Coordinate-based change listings
● ● ●
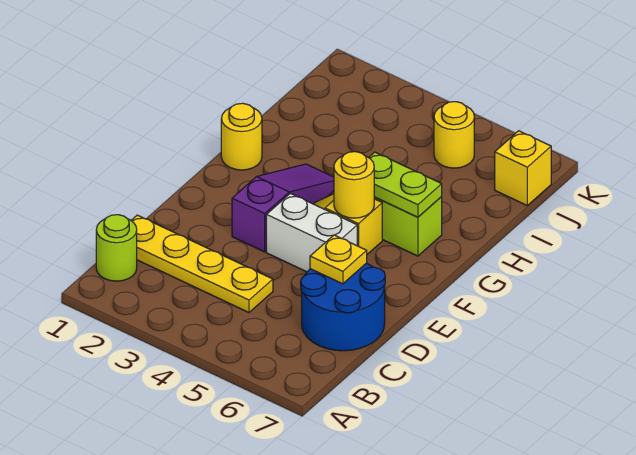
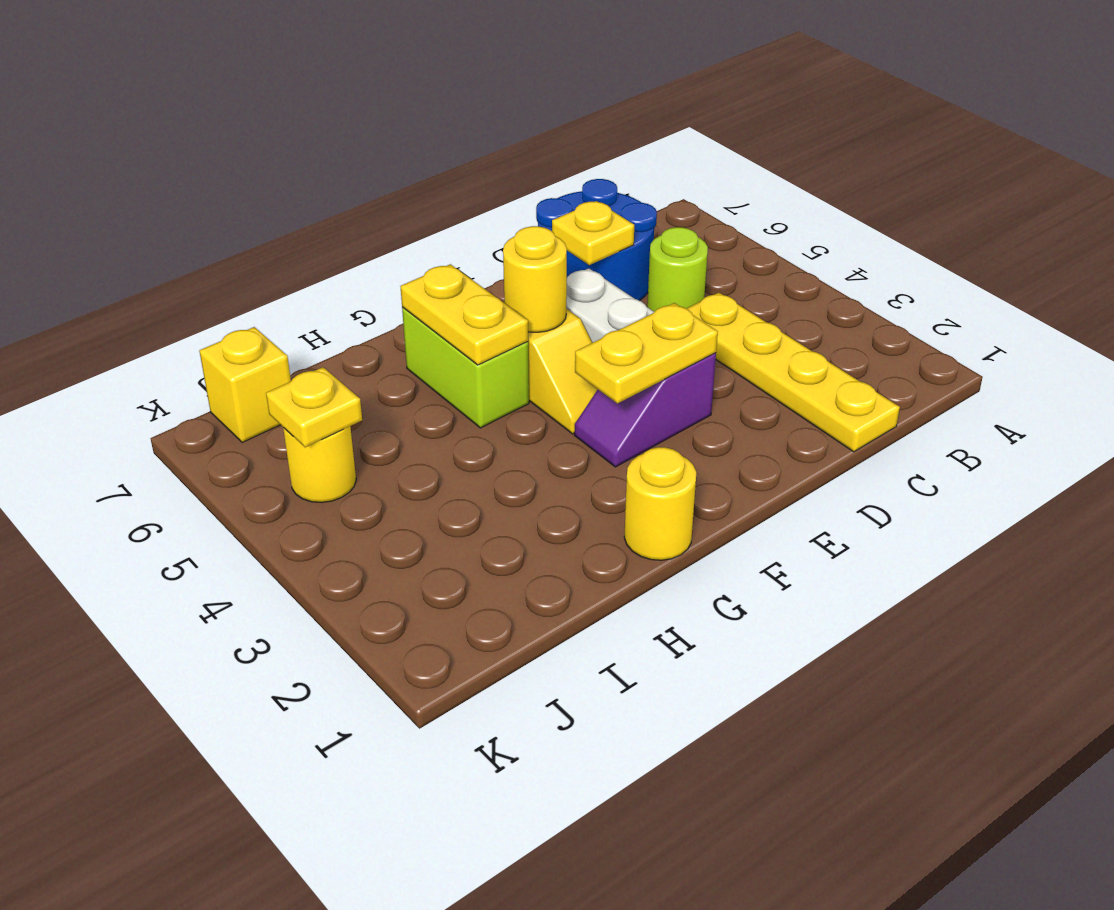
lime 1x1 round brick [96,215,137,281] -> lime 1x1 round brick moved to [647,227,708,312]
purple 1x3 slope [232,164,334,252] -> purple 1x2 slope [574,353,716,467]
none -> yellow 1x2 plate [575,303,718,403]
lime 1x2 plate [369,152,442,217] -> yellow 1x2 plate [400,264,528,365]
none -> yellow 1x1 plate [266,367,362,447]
● ● ●
WORK TO COMPLETE ▸ From the line containing "none -> yellow 1x2 plate [575,303,718,403]" down to the last line of the data above, copy every line exactly; leave out all other lines.

ANSWER SECTION ▸
none -> yellow 1x2 plate [575,303,718,403]
lime 1x2 plate [369,152,442,217] -> yellow 1x2 plate [400,264,528,365]
none -> yellow 1x1 plate [266,367,362,447]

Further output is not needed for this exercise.